## [Records from a data collection]
+ + + +
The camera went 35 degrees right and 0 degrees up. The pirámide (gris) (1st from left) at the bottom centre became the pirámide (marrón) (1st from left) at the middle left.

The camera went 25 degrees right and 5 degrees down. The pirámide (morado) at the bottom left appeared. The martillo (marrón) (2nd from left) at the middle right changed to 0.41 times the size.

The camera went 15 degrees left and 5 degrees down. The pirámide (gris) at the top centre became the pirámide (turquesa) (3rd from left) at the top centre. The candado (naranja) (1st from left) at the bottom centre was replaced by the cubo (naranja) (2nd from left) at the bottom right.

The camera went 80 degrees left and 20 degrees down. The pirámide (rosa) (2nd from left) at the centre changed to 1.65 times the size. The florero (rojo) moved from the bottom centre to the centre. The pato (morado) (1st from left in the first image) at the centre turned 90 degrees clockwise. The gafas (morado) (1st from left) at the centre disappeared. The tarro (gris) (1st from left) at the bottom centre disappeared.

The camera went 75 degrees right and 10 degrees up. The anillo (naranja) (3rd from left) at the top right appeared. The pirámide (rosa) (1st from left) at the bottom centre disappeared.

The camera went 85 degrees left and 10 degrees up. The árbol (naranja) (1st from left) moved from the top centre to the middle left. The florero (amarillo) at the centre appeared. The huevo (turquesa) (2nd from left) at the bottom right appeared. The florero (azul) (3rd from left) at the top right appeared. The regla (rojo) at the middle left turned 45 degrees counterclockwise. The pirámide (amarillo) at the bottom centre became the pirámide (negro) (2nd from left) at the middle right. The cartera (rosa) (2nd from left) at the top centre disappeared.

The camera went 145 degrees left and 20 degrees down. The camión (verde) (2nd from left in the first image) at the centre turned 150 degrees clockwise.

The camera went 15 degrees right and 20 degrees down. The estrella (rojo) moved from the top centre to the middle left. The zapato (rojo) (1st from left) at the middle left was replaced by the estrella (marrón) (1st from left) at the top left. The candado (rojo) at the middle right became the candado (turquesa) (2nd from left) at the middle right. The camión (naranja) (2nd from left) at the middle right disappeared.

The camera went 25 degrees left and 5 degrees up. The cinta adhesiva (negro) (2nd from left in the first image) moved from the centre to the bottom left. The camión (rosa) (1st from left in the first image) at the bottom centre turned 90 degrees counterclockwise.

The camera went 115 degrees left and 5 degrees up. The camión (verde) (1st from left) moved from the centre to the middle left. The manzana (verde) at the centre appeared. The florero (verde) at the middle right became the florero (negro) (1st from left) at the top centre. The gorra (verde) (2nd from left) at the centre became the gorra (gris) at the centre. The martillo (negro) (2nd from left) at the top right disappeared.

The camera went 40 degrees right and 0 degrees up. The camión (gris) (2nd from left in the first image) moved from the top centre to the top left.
+ + + +
## [Brief]
What lines in the data hold the word "verde"? Return them.

## [Task solution]
The camera went 145 degrees left and 20 degrees down. The camión (verde) (2nd from left in the first image) at the centre turned 150 degrees clockwise.
The camera went 115 degrees left and 5 degrees up. The camión (verde) (1st from left) moved from the centre to the middle left. The manzana (verde) at the centre appeared. The florero (verde) at the middle right became the florero (negro) (1st from left) at the top centre. The gorra (verde) (2nd from left) at the centre became the gorra (gris) at the centre. The martillo (negro) (2nd from left) at the top right disappeared.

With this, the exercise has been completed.